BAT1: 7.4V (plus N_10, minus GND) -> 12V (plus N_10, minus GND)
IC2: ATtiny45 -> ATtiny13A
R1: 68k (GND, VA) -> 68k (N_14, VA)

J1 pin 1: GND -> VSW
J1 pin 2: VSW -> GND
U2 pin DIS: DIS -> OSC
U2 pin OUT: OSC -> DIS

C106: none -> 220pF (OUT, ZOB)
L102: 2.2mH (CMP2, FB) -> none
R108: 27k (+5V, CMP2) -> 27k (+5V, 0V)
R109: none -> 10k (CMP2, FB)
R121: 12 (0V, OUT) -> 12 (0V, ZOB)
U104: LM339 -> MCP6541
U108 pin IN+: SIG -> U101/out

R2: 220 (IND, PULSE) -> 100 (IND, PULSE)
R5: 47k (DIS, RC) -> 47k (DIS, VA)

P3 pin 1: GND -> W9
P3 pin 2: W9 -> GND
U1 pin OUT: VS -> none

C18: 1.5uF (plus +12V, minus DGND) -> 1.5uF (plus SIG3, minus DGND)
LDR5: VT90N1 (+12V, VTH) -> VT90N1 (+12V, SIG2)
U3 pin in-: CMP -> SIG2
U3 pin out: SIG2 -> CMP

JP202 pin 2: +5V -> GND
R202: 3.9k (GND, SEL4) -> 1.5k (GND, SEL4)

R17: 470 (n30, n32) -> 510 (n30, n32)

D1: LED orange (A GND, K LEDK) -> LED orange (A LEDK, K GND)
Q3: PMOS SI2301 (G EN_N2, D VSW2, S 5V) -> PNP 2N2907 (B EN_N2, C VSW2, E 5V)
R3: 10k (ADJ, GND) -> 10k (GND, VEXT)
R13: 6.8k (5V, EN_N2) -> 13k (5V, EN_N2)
········
Return the lines above exactly, keeping every word.

BAT1: 7.4V (plus N_10, minus GND) -> 12V (plus N_10, minus GND)
IC2: ATtiny45 -> ATtiny13A
R1: 68k (GND, VA) -> 68k (N_14, VA)

J1 pin 1: GND -> VSW
J1 pin 2: VSW -> GND
U2 pin DIS: DIS -> OSC
U2 pin OUT: OSC -> DIS

C106: none -> 220pF (OUT, ZOB)
L102: 2.2mH (CMP2, FB) -> none
R108: 27k (+5V, CMP2) -> 27k (+5V, 0V)
R109: none -> 10k (CMP2, FB)
R121: 12 (0V, OUT) -> 12 (0V, ZOB)
U104: LM339 -> MCP6541
U108 pin IN+: SIG -> U101/out

R2: 220 (IND, PULSE) -> 100 (IND, PULSE)
R5: 47k (DIS, RC) -> 47k (DIS, VA)

P3 pin 1: GND -> W9
P3 pin 2: W9 -> GND
U1 pin OUT: VS -> none

C18: 1.5uF (plus +12V, minus DGND) -> 1.5uF (plus SIG3, minus DGND)
LDR5: VT90N1 (+12V, VTH) -> VT90N1 (+12V, SIG2)
U3 pin in-: CMP -> SIG2
U3 pin out: SIG2 -> CMP

JP202 pin 2: +5V -> GND
R202: 3.9k (GND, SEL4) -> 1.5k (GND, SEL4)

R17: 470 (n30, n32) -> 510 (n30, n32)

D1: LED orange (A GND, K LEDK) -> LED orange (A LEDK, K GND)
Q3: PMOS SI2301 (G EN_N2, D VSW2, S 5V) -> PNP 2N2907 (B EN_N2, C VSW2, E 5V)
R3: 10k (ADJ, GND) -> 10k (GND, VEXT)
R13: 6.8k (5V, EN_N2) -> 13k (5V, EN_N2)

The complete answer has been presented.